··· DATA FOR PROCESSING ···

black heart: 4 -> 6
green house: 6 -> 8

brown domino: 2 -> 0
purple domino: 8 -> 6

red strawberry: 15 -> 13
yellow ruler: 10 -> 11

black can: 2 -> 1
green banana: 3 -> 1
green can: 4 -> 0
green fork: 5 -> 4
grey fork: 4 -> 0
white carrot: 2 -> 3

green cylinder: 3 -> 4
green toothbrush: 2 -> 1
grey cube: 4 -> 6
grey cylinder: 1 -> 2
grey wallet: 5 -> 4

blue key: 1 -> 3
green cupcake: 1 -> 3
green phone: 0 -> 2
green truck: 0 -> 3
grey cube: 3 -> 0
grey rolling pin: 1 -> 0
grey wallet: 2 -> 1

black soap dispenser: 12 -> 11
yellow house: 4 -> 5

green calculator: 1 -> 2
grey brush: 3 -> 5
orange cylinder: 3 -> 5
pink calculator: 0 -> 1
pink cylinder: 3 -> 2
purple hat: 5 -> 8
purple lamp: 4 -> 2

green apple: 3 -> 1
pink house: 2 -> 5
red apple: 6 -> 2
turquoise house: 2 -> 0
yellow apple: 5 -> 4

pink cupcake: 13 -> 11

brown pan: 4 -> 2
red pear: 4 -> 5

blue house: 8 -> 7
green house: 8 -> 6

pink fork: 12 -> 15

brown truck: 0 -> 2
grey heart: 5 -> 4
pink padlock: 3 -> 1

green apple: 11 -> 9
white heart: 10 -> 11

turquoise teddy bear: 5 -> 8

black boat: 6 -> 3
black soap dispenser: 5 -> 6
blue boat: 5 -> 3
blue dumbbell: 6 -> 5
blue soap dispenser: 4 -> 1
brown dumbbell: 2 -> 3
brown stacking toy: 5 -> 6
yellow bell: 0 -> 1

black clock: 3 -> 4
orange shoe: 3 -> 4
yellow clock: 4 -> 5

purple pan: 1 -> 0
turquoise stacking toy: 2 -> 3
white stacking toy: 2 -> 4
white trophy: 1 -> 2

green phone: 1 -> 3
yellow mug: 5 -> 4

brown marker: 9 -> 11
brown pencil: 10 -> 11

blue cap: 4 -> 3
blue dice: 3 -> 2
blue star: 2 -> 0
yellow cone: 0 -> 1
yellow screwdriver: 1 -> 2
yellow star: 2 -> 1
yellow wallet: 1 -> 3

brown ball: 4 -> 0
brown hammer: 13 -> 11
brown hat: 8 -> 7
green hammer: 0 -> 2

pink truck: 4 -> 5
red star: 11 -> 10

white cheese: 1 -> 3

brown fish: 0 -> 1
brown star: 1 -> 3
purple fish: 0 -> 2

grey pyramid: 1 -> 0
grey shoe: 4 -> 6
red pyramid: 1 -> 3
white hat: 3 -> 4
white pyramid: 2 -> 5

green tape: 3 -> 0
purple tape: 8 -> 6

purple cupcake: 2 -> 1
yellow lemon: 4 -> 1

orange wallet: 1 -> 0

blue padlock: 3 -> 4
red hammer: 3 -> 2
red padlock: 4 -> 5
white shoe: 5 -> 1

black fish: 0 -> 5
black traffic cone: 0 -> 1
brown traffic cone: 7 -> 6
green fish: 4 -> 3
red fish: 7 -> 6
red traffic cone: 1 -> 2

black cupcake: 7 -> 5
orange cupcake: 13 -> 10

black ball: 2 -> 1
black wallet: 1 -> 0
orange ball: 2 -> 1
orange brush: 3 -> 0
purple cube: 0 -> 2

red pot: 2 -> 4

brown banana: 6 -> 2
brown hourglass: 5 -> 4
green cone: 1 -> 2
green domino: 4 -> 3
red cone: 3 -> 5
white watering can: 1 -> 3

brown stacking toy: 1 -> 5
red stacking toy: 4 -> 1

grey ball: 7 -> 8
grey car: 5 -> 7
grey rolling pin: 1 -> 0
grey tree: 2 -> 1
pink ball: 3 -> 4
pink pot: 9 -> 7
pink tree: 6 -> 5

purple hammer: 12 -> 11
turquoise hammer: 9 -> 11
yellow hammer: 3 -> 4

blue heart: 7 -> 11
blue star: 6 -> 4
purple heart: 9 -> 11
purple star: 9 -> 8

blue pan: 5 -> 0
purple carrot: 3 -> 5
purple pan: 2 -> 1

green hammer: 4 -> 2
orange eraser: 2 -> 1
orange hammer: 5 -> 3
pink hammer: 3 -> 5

···

● **INSTRUCTIONS FOR THE TASK**: Word for word, restate the lines of the data above that fall between the line holding "blue dumbbell: 6 -> 5" and the line holding "pink tree: 6 -> 5", inclusive, and no other lines.

● **ANSWER AREA**:
blue dumbbell: 6 -> 5
blue soap dispenser: 4 -> 1
brown dumbbell: 2 -> 3
brown stacking toy: 5 -> 6
yellow bell: 0 -> 1

black clock: 3 -> 4
orange shoe: 3 -> 4
yellow clock: 4 -> 5

purple pan: 1 -> 0
turquoise stacking toy: 2 -> 3
white stacking toy: 2 -> 4
white trophy: 1 -> 2

green phone: 1 -> 3
yellow mug: 5 -> 4

brown marker: 9 -> 11
brown pencil: 10 -> 11

blue cap: 4 -> 3
blue dice: 3 -> 2
blue star: 2 -> 0
yellow cone: 0 -> 1
yellow screwdriver: 1 -> 2
yellow star: 2 -> 1
yellow wallet: 1 -> 3

brown ball: 4 -> 0
brown hammer: 13 -> 11
brown hat: 8 -> 7
green hammer: 0 -> 2

pink truck: 4 -> 5
red star: 11 -> 10

white cheese: 1 -> 3

brown fish: 0 -> 1
brown star: 1 -> 3
purple fish: 0 -> 2

grey pyramid: 1 -> 0
grey shoe: 4 -> 6
red pyramid: 1 -> 3
white hat: 3 -> 4
white pyramid: 2 -> 5

green tape: 3 -> 0
purple tape: 8 -> 6

purple cupcake: 2 -> 1
yellow lemon: 4 -> 1

orange wallet: 1 -> 0

blue padlock: 3 -> 4
red hammer: 3 -> 2
red padlock: 4 -> 5
white shoe: 5 -> 1

black fish: 0 -> 5
black traffic cone: 0 -> 1
brown traffic cone: 7 -> 6
green fish: 4 -> 3
red fish: 7 -> 6
red traffic cone: 1 -> 2

black cupcake: 7 -> 5
orange cupcake: 13 -> 10

black ball: 2 -> 1
black wallet: 1 -> 0
orange ball: 2 -> 1
orange brush: 3 -> 0
purple cube: 0 -> 2

red pot: 2 -> 4

brown banana: 6 -> 2
brown hourglass: 5 -> 4
green cone: 1 -> 2
green domino: 4 -> 3
red cone: 3 -> 5
white watering can: 1 -> 3

brown stacking toy: 1 -> 5
red stacking toy: 4 -> 1

grey ball: 7 -> 8
grey car: 5 -> 7
grey rolling pin: 1 -> 0
grey tree: 2 -> 1
pink ball: 3 -> 4
pink pot: 9 -> 7
pink tree: 6 -> 5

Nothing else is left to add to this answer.